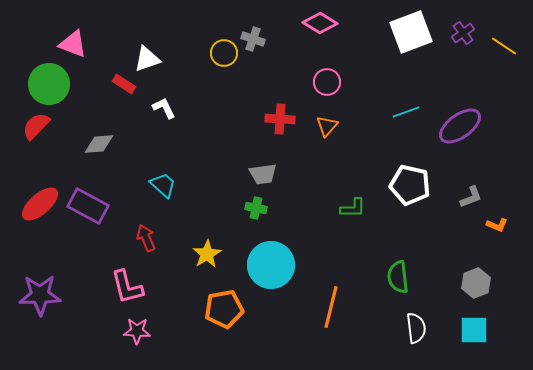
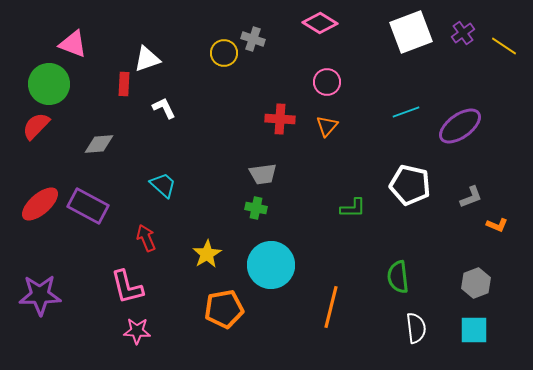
red rectangle: rotated 60 degrees clockwise
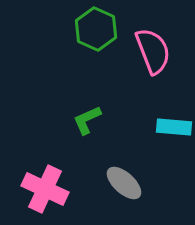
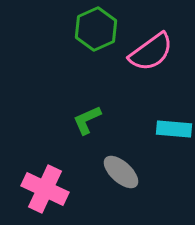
green hexagon: rotated 12 degrees clockwise
pink semicircle: moved 2 px left, 1 px down; rotated 75 degrees clockwise
cyan rectangle: moved 2 px down
gray ellipse: moved 3 px left, 11 px up
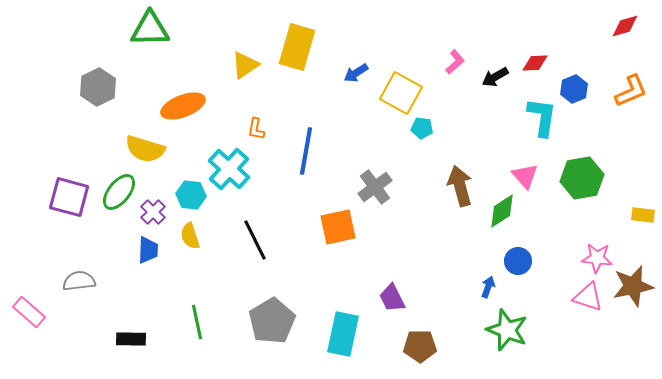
####
Task requirements> Filter the records above and copy every line that contains the word "rectangle".

Reply to the task>
red rectangle: rotated 60 degrees clockwise
cyan rectangle: moved 2 px down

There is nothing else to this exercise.